■ **REQUIREMENTS**
Pick out and copy every line of the data below that contains the string "kern". Letter case must match.

■ **EXTRACTED DATA**

** start **

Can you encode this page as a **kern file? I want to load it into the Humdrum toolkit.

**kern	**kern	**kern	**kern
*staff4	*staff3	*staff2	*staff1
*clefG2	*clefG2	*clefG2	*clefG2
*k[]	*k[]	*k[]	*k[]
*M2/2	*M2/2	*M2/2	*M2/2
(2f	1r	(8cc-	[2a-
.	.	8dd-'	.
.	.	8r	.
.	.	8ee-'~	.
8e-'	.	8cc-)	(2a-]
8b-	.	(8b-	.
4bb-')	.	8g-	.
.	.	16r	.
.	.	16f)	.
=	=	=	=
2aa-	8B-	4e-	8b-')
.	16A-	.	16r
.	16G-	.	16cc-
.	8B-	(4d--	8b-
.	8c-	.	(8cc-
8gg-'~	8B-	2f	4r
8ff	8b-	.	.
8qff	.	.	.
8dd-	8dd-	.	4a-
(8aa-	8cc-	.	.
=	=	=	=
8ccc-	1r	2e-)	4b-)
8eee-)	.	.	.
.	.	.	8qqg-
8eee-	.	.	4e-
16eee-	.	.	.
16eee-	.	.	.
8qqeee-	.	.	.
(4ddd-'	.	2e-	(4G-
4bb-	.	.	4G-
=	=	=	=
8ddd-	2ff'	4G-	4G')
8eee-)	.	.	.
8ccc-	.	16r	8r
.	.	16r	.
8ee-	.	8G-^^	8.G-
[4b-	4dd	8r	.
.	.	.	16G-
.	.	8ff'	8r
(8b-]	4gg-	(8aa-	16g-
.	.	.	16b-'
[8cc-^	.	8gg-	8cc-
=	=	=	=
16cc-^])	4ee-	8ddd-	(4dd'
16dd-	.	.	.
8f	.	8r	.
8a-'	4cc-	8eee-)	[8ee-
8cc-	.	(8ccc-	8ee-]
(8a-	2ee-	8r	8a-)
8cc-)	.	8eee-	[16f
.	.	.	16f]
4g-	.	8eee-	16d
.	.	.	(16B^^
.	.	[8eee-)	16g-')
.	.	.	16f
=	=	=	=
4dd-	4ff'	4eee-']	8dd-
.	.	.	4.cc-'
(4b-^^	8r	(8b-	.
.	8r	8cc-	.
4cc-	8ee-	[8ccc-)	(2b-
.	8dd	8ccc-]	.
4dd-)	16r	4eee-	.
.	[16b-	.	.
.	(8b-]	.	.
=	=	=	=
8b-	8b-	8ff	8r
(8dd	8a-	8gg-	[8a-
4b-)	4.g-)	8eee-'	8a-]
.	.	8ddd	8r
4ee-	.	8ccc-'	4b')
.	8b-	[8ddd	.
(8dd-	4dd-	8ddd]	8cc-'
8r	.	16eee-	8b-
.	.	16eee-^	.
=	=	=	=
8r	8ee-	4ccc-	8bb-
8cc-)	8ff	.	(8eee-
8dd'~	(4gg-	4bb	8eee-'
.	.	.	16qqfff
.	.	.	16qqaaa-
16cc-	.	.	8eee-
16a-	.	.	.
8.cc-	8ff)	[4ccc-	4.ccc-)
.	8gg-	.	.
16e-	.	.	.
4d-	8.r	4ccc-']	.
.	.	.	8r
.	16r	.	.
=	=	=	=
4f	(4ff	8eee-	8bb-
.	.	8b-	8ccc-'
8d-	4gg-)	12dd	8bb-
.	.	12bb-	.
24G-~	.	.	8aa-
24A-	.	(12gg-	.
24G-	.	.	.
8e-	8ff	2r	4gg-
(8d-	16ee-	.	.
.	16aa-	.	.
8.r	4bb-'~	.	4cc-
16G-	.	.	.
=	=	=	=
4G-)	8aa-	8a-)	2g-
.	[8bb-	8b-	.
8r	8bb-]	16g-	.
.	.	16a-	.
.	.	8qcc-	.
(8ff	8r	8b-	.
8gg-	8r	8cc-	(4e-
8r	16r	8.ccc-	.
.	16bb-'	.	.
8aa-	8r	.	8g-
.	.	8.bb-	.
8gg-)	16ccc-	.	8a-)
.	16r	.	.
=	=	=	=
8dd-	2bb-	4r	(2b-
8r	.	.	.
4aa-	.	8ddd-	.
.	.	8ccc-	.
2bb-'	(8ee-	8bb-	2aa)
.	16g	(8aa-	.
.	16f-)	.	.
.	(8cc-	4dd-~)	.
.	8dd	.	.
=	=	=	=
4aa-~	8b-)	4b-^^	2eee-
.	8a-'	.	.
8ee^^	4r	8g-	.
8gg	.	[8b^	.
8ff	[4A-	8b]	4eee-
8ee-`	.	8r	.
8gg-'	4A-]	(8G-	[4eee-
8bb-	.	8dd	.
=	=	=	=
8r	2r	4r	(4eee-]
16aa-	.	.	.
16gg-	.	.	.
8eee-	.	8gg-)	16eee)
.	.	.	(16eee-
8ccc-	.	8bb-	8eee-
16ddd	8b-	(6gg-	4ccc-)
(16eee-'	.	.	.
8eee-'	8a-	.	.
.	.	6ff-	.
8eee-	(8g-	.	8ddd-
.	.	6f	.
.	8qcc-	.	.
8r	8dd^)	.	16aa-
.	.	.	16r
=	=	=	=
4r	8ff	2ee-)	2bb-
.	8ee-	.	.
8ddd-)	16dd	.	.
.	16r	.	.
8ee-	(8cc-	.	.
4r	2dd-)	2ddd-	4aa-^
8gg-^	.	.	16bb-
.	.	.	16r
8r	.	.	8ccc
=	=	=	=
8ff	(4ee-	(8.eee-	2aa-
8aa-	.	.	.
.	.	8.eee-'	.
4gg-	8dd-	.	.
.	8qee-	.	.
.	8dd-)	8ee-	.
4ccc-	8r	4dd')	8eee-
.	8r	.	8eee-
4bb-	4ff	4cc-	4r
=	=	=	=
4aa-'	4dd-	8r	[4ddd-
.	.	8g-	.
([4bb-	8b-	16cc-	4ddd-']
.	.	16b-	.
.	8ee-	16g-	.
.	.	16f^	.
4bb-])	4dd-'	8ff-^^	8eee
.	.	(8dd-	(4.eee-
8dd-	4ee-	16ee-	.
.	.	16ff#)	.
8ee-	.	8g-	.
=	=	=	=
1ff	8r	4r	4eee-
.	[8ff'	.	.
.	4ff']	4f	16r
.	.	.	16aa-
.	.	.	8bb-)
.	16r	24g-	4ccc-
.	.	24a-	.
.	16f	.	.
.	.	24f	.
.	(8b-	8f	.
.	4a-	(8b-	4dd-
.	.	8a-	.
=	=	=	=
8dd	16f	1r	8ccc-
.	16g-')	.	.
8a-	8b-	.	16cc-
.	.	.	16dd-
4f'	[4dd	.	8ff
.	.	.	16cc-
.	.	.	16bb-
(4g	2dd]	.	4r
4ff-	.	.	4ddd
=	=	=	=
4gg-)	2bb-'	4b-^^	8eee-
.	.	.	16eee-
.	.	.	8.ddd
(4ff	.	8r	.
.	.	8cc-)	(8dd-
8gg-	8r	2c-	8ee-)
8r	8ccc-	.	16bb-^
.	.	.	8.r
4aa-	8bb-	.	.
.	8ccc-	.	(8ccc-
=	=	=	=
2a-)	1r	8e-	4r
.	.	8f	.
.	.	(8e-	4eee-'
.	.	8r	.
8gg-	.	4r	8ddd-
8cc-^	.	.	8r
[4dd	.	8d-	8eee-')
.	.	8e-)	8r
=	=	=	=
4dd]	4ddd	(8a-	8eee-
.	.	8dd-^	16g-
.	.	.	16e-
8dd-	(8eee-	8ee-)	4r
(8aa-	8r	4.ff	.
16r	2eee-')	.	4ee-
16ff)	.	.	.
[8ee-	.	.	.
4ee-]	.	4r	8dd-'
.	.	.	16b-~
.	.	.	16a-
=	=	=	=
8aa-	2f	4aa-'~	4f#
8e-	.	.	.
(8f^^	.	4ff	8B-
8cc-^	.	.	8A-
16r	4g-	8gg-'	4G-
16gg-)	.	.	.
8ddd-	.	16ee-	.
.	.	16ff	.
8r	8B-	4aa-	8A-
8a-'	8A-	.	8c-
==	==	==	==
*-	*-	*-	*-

** end **

■ **CORRECT ANSWER**
Can you encode this page as a **kern file? I want to load it into the Humdrum toolkit.
**kern	**kern	**kern	**kern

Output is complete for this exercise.